- Opening Delimiter -

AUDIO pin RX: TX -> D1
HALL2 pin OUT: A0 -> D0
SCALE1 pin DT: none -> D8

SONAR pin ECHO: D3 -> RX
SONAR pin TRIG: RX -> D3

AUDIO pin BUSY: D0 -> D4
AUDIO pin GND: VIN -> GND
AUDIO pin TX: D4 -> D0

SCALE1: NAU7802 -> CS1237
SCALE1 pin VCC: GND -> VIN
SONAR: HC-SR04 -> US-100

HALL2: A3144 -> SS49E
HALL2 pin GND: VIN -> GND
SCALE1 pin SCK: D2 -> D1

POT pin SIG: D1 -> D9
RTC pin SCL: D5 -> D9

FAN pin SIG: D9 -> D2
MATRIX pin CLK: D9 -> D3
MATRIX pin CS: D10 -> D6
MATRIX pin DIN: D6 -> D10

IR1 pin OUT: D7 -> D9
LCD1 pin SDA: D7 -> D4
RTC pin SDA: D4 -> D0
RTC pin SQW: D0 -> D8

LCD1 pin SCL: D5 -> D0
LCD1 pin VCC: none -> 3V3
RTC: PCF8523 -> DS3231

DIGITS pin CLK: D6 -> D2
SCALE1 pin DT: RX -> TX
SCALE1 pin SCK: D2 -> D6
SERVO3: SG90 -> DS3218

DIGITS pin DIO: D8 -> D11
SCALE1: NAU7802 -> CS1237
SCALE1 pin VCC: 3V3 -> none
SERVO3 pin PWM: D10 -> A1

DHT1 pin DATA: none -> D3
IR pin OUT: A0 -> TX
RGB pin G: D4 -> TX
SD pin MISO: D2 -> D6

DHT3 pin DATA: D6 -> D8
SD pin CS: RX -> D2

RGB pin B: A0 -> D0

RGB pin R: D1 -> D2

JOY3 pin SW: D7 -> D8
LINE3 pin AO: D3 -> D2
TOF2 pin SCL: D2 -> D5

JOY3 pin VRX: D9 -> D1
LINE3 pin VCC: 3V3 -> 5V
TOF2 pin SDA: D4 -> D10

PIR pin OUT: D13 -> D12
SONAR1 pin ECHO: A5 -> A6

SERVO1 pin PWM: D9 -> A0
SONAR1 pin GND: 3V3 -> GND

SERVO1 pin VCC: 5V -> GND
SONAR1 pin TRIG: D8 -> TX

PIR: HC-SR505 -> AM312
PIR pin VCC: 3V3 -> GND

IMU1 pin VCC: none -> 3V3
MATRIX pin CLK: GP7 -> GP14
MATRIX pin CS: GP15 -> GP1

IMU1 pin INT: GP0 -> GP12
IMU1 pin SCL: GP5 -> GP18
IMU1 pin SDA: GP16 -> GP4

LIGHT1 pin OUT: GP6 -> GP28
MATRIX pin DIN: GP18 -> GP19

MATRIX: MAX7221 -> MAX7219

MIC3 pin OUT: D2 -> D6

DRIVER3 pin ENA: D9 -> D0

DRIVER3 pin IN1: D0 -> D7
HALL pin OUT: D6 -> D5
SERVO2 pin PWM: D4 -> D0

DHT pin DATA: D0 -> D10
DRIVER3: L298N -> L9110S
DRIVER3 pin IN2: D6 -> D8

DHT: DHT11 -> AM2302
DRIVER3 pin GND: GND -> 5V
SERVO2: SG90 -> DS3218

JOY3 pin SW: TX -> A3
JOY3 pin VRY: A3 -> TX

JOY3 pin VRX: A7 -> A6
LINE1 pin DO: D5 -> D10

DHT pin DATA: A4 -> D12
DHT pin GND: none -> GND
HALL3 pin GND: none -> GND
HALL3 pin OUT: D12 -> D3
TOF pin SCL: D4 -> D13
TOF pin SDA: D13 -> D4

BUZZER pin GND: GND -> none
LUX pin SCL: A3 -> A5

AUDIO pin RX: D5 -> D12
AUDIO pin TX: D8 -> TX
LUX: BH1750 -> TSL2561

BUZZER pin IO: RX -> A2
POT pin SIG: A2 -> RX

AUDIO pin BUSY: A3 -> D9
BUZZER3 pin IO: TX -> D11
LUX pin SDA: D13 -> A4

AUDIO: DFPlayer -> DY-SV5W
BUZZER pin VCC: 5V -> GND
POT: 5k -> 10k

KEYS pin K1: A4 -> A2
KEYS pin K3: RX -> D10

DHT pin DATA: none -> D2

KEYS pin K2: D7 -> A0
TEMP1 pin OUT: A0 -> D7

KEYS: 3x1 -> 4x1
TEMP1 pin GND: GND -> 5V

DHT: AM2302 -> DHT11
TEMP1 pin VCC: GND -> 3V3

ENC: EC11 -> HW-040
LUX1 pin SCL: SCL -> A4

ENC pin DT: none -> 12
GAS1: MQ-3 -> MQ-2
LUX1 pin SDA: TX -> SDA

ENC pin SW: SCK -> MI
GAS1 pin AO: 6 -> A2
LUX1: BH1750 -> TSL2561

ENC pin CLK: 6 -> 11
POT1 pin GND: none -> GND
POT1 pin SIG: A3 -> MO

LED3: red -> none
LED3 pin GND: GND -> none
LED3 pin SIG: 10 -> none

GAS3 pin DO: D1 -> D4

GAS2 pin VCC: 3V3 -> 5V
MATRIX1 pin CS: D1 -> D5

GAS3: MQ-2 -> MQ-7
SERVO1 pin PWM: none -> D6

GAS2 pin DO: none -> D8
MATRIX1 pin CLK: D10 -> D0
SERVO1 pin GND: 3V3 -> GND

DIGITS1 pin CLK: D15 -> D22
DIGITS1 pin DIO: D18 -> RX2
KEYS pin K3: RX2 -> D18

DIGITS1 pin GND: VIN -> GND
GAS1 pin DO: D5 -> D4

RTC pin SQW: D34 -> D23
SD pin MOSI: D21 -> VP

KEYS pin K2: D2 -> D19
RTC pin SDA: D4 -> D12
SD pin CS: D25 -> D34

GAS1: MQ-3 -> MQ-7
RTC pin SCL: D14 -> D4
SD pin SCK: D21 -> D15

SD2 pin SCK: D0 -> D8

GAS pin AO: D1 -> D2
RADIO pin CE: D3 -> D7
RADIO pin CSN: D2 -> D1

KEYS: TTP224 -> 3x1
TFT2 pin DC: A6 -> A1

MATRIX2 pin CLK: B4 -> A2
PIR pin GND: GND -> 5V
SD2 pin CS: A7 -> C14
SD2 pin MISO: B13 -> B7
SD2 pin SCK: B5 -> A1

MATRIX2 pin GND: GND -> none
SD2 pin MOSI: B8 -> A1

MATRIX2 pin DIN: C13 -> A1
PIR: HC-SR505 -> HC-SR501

- Closing Delimiter -

• [ACTIVITY] Print, unaltered, every line from the beginning of the material down to the line with "SCALE1 pin SCK: D2 -> D1".

• [EXERCISE OUTPUT]
AUDIO pin RX: TX -> D1
HALL2 pin OUT: A0 -> D0
SCALE1 pin DT: none -> D8

SONAR pin ECHO: D3 -> RX
SONAR pin TRIG: RX -> D3

AUDIO pin BUSY: D0 -> D4
AUDIO pin GND: VIN -> GND
AUDIO pin TX: D4 -> D0

SCALE1: NAU7802 -> CS1237
SCALE1 pin VCC: GND -> VIN
SONAR: HC-SR04 -> US-100

HALL2: A3144 -> SS49E
HALL2 pin GND: VIN -> GND
SCALE1 pin SCK: D2 -> D1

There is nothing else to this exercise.